Problem to work on: The lines to repeat are those below from the one containing "U2 pin in+: N9 -> N14" down to the one containing "R24: 6.8k (P4/1, VCC) -> none", both included; reproduce them exactly and nothing else.

Data for processing:
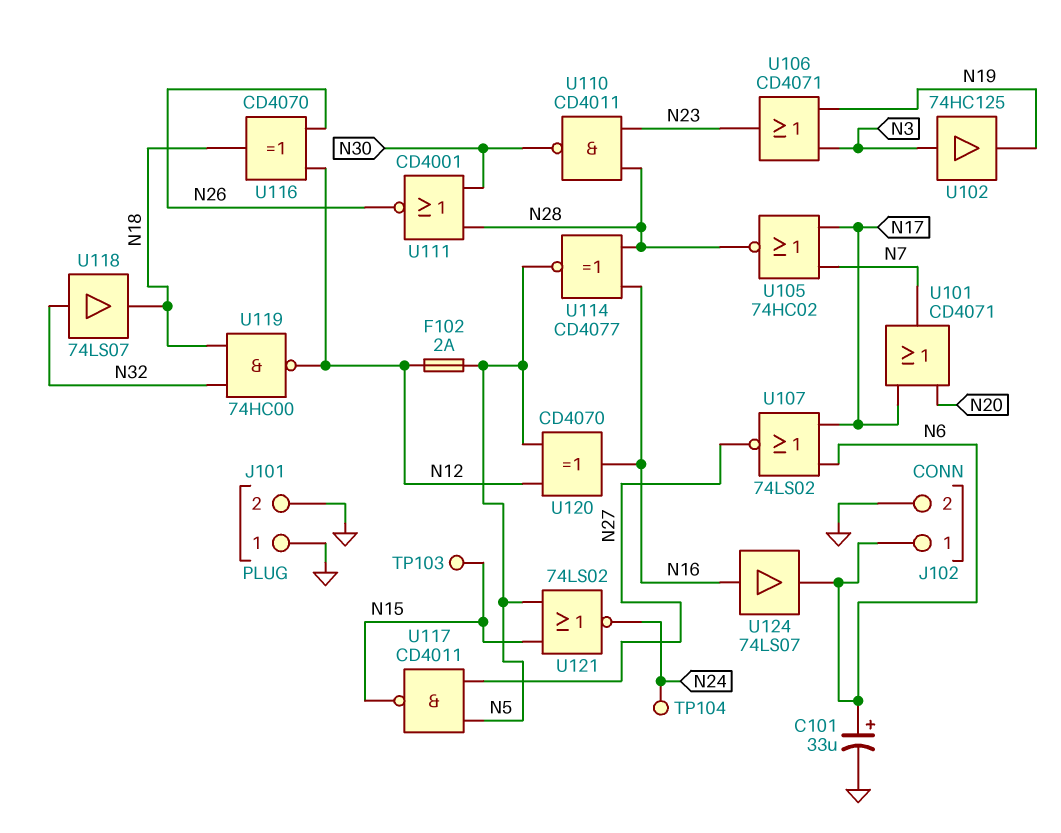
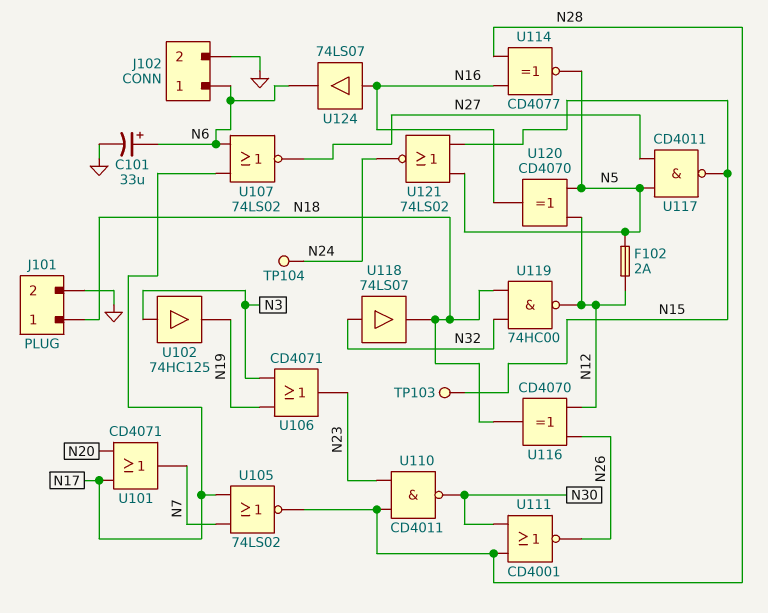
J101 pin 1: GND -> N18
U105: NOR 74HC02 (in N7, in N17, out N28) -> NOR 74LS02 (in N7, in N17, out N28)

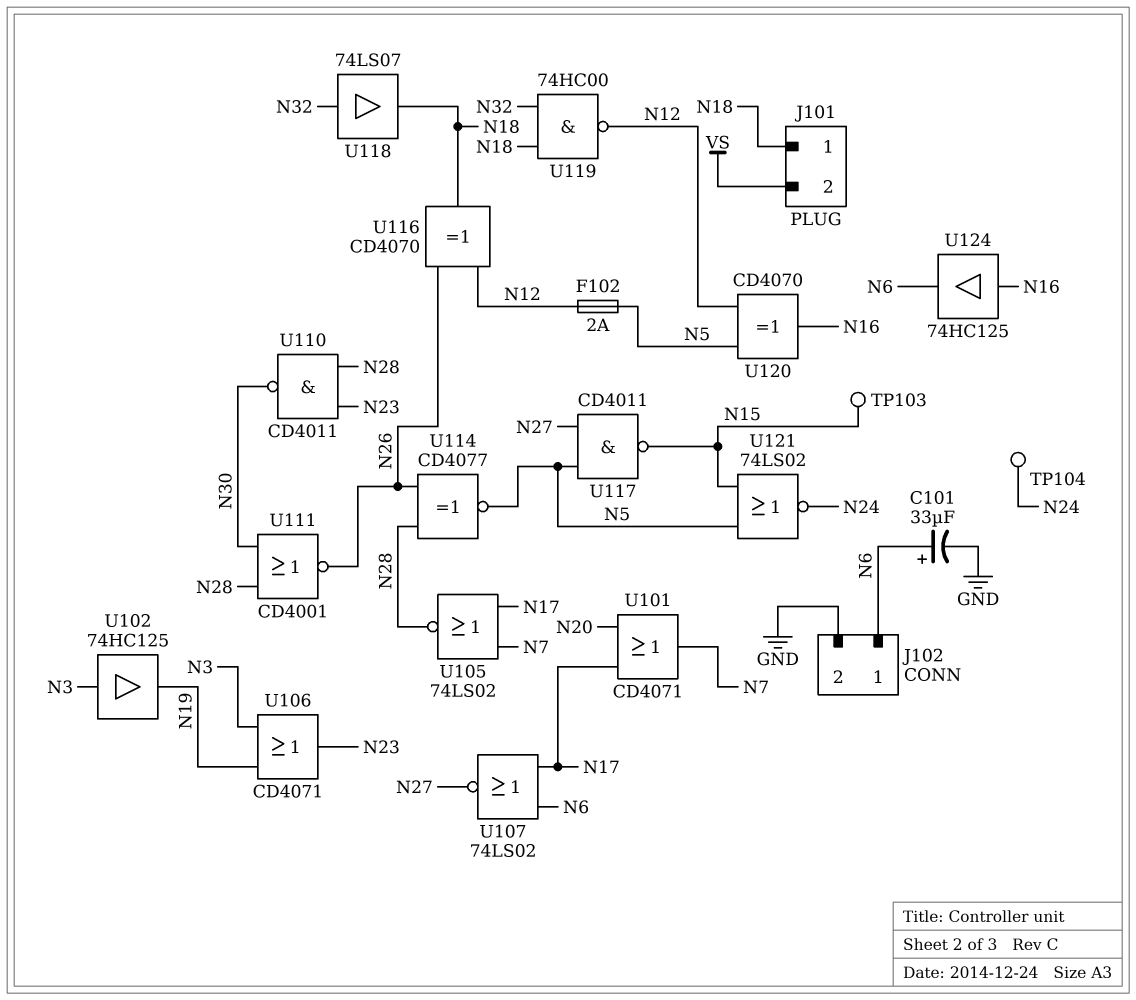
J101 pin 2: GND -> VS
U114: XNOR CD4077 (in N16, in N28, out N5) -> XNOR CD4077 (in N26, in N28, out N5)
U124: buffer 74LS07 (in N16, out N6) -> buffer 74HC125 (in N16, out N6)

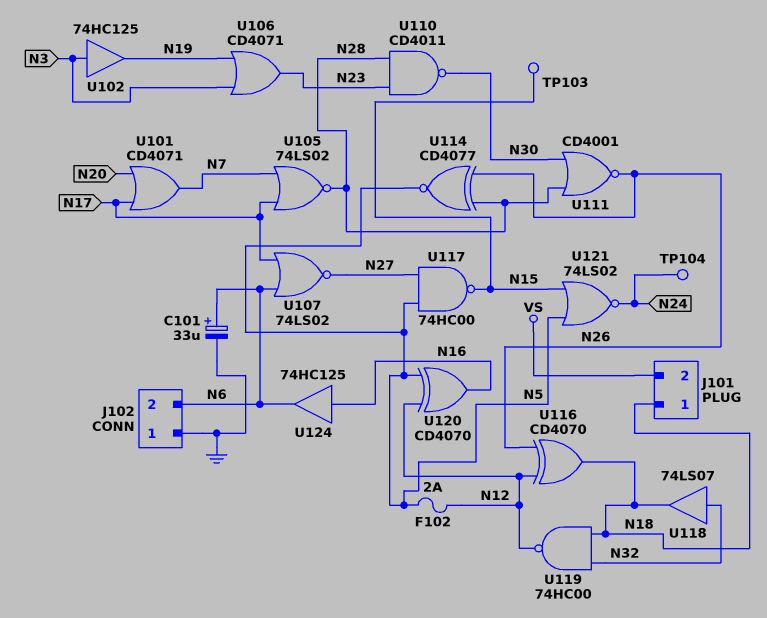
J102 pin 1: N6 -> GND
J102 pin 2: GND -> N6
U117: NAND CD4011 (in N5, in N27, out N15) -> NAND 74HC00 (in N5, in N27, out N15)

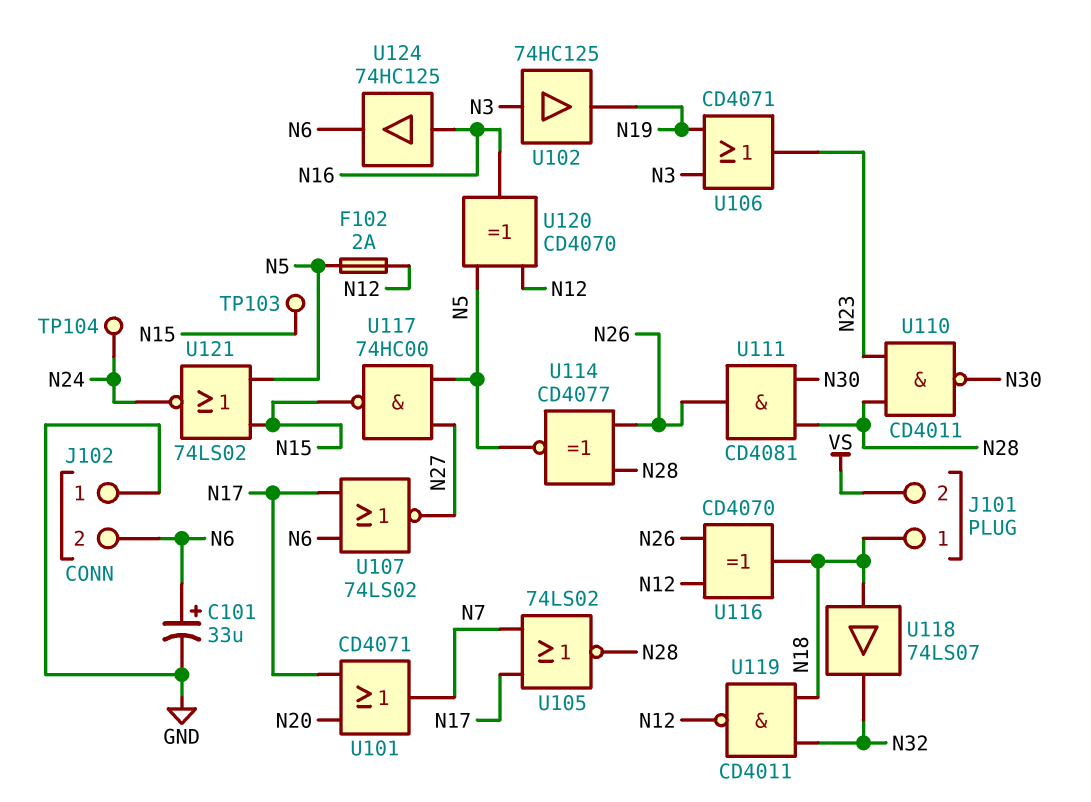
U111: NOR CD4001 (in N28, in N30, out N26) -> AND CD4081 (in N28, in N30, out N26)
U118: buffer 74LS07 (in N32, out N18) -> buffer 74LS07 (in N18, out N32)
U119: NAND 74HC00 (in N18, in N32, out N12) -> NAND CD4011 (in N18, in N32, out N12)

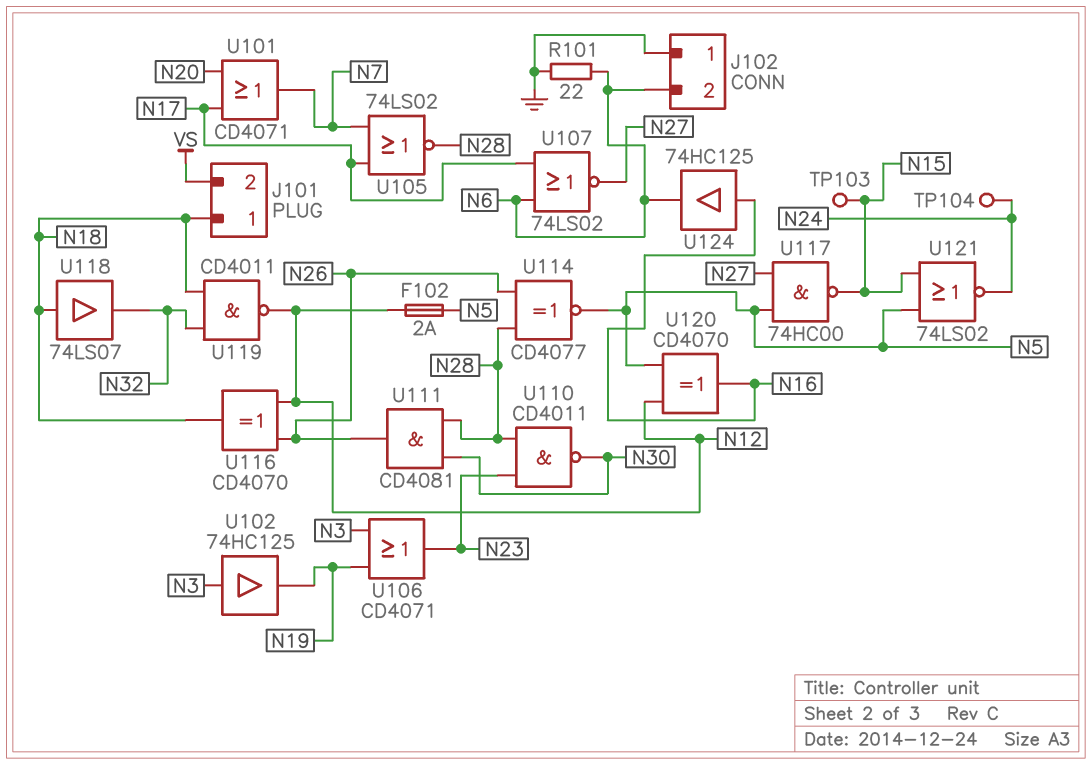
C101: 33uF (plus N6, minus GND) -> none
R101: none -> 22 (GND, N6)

* * *

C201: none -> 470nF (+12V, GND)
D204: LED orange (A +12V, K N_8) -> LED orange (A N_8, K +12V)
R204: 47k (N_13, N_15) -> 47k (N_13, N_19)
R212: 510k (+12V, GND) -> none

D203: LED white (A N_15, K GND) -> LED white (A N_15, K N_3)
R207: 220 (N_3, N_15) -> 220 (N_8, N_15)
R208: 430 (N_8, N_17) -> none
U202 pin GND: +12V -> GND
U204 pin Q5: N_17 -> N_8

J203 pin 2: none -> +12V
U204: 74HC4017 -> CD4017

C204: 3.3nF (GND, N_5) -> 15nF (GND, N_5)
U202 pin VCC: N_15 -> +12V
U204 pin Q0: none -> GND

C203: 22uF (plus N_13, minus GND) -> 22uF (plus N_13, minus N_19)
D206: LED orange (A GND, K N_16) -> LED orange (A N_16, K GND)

--

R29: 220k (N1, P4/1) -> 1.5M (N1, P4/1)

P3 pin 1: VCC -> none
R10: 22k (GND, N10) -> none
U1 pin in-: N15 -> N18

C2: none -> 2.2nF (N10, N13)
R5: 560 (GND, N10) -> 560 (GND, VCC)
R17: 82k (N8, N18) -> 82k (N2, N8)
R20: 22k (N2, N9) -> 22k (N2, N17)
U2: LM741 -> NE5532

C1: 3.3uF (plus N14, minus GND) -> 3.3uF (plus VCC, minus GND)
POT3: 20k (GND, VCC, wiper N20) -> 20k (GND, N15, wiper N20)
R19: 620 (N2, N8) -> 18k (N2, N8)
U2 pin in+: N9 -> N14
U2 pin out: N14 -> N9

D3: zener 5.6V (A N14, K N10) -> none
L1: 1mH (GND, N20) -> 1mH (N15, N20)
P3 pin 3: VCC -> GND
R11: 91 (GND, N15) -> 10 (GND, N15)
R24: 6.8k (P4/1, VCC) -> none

The completed task:
U2 pin in+: N9 -> N14
U2 pin out: N14 -> N9

D3: zener 5.6V (A N14, K N10) -> none
L1: 1mH (GND, N20) -> 1mH (N15, N20)
P3 pin 3: VCC -> GND
R11: 91 (GND, N15) -> 10 (GND, N15)
R24: 6.8k (P4/1, VCC) -> none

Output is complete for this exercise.